:: Work instructions ::
Pick out every row below that contains the word "pixel" and copy each one in full. Case counts.

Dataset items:
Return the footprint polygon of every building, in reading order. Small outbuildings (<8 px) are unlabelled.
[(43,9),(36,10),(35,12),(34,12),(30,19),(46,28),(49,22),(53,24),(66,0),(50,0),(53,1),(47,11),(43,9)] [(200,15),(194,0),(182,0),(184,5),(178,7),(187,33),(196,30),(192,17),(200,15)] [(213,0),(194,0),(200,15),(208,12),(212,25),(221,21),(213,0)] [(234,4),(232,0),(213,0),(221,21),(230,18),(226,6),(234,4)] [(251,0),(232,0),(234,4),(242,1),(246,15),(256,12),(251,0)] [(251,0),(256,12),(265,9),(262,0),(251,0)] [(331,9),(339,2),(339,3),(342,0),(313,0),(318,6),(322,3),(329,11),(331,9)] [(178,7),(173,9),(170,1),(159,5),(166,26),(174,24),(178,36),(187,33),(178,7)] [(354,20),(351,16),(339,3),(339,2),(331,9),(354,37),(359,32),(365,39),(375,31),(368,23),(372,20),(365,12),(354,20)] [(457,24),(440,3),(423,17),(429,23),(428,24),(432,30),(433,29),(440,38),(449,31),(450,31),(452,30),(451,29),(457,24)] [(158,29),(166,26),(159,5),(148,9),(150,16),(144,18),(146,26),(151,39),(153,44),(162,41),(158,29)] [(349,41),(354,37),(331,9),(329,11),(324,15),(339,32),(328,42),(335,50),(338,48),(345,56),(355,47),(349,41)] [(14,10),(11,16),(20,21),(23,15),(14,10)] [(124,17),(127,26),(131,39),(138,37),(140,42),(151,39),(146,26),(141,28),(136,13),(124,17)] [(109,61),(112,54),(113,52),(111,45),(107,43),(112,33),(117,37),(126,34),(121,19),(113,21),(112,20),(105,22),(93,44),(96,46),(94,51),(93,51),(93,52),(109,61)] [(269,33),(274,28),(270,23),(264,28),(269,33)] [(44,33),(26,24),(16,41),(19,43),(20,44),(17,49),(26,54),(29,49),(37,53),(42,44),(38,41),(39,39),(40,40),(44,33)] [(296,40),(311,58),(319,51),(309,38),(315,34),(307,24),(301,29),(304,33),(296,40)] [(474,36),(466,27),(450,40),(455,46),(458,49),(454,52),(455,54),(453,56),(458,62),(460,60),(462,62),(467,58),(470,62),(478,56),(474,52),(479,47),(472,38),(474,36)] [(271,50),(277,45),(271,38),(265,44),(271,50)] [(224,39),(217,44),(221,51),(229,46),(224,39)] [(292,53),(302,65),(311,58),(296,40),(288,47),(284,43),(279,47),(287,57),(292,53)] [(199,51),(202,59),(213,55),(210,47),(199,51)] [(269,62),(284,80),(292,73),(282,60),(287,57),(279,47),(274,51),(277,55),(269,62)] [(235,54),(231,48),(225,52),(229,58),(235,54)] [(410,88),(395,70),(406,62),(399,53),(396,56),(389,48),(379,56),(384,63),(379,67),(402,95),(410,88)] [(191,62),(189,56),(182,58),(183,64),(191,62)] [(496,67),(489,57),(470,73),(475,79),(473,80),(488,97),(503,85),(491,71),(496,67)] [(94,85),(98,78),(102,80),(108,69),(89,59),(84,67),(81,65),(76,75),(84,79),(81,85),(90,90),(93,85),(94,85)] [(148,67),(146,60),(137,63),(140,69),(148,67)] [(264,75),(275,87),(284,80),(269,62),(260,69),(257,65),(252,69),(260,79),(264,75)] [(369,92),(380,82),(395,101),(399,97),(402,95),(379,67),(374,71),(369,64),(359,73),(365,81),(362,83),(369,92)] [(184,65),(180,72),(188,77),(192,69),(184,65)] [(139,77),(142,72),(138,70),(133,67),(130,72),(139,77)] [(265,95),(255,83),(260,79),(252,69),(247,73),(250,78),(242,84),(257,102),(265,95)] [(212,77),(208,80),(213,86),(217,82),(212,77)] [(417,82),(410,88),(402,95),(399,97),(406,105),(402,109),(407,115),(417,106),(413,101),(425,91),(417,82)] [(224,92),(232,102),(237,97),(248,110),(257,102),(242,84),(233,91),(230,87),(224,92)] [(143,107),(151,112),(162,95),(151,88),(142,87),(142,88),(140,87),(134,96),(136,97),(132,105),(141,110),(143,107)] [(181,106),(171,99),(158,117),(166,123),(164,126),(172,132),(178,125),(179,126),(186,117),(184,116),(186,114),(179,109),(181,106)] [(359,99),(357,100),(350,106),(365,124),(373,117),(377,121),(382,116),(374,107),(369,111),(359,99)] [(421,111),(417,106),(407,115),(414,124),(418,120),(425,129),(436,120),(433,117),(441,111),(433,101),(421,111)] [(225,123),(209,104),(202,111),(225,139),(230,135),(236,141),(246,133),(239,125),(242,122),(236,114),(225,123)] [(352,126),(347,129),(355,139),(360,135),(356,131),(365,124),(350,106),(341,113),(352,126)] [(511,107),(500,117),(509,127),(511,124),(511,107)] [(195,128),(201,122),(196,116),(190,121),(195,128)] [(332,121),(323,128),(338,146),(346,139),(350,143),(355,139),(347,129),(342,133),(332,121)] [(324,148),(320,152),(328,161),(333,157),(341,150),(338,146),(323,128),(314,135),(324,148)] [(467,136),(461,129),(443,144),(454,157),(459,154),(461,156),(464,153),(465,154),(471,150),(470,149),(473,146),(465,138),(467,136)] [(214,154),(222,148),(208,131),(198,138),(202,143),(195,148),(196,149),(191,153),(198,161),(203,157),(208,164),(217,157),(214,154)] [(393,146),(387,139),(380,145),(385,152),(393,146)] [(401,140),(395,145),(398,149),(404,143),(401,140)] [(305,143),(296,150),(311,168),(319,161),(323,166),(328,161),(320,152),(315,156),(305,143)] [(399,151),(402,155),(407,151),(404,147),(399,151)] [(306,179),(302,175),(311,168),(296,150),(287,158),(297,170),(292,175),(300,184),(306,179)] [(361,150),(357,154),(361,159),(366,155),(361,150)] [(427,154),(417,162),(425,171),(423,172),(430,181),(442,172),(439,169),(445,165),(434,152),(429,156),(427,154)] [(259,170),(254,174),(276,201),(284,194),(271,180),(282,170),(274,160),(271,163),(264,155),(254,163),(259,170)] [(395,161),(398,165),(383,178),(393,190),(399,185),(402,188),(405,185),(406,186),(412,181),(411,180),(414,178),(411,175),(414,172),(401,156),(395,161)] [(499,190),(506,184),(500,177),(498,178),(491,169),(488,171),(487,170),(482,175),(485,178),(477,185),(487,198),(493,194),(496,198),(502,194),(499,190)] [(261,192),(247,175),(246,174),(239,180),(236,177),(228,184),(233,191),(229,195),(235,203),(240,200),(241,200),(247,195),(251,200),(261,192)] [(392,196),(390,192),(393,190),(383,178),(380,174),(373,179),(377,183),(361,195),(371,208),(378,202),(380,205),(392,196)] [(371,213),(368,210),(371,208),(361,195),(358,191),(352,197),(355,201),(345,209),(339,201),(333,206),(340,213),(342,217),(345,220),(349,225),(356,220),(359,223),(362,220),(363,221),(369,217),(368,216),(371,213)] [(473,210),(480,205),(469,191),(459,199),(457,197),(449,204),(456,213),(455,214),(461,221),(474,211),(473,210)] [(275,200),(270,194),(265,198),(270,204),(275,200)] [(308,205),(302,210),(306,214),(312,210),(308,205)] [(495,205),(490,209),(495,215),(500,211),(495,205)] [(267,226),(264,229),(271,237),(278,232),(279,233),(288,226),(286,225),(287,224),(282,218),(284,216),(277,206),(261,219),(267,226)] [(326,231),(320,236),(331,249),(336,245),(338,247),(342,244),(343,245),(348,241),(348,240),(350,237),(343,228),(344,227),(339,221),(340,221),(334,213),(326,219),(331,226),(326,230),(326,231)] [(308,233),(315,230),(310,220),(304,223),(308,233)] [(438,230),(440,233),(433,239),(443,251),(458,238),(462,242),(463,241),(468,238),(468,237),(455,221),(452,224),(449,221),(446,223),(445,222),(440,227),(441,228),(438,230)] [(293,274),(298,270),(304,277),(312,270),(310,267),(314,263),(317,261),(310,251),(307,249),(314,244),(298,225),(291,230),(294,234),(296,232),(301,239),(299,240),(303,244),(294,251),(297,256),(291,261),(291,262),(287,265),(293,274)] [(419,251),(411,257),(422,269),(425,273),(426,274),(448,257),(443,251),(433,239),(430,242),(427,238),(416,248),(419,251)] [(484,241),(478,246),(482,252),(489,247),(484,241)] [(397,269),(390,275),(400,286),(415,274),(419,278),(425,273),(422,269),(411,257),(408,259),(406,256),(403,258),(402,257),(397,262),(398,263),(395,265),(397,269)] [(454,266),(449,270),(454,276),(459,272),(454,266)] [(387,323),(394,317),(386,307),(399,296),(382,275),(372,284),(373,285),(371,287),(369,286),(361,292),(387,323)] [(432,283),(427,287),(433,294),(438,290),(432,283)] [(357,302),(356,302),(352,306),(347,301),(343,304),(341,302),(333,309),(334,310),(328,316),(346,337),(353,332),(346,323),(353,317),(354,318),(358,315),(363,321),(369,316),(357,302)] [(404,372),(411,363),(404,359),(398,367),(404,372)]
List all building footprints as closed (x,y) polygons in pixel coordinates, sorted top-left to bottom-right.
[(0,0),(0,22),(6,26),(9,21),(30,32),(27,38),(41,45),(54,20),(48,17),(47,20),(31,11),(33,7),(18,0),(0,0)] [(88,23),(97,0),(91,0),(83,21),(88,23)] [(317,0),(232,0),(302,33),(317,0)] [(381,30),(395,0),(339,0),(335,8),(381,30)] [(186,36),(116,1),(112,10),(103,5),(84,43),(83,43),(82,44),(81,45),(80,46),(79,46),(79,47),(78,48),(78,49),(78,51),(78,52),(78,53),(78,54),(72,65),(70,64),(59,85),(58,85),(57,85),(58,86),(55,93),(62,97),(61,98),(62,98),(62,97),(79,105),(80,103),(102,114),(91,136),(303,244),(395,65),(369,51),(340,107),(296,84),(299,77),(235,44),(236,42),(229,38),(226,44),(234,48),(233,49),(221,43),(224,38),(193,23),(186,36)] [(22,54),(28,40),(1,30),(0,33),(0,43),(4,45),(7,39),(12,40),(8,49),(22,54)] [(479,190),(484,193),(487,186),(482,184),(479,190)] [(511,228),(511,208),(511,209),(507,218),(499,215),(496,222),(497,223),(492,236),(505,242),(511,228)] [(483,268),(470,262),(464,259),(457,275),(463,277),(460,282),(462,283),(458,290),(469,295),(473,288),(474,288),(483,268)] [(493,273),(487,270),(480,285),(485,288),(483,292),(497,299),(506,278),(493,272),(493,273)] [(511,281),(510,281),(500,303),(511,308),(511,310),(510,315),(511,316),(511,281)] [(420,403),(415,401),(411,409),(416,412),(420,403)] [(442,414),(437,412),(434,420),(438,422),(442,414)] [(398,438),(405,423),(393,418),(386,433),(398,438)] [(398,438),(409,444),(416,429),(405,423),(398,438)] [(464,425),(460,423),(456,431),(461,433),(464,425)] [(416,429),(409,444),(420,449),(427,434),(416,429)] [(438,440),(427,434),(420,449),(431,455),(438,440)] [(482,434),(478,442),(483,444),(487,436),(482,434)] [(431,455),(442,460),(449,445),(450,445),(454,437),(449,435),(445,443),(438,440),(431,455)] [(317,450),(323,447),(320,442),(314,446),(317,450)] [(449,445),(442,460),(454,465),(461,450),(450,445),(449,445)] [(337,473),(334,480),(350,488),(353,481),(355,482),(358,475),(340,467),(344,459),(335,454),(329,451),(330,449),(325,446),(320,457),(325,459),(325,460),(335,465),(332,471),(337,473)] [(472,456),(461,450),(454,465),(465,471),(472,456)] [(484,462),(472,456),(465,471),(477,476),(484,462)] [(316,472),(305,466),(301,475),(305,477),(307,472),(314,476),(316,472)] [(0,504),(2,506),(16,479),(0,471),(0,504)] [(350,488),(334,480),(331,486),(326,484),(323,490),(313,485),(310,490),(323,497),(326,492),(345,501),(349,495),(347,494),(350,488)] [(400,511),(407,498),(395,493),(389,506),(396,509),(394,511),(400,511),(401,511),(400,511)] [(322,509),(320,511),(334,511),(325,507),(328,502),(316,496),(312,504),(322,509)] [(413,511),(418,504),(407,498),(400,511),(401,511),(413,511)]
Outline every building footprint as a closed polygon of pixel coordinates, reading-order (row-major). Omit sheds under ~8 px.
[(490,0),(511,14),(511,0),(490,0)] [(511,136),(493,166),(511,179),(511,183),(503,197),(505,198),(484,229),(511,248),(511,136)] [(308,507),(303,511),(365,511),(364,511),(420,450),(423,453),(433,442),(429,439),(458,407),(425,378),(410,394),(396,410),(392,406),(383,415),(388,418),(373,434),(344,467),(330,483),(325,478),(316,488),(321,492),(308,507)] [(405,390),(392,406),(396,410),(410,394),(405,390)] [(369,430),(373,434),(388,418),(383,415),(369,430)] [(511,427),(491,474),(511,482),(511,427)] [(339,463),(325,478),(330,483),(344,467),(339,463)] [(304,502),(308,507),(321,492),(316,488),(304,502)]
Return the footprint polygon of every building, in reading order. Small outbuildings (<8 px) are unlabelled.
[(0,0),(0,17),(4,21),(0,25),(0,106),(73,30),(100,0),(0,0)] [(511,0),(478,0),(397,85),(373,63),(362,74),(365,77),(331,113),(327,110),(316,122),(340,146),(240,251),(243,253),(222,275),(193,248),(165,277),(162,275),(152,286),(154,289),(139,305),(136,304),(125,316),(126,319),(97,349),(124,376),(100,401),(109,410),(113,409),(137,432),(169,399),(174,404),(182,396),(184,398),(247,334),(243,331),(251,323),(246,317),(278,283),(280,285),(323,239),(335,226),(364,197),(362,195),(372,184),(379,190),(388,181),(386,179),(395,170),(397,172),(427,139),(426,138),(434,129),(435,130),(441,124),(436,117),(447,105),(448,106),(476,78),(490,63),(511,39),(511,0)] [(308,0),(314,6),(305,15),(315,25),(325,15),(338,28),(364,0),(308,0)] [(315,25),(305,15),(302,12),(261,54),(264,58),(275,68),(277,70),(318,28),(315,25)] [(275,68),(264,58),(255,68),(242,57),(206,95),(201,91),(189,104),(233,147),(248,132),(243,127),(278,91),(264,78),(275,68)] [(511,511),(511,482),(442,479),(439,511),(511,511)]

:: Answer ::
List all building footprints as closed (x,y) polygons in pixel coordinates, sorted top-left to bottom-right.
Outline every building footprint as a closed polygon of pixel coordinates, reading-order (row-major). Omit sheds under ~8 px.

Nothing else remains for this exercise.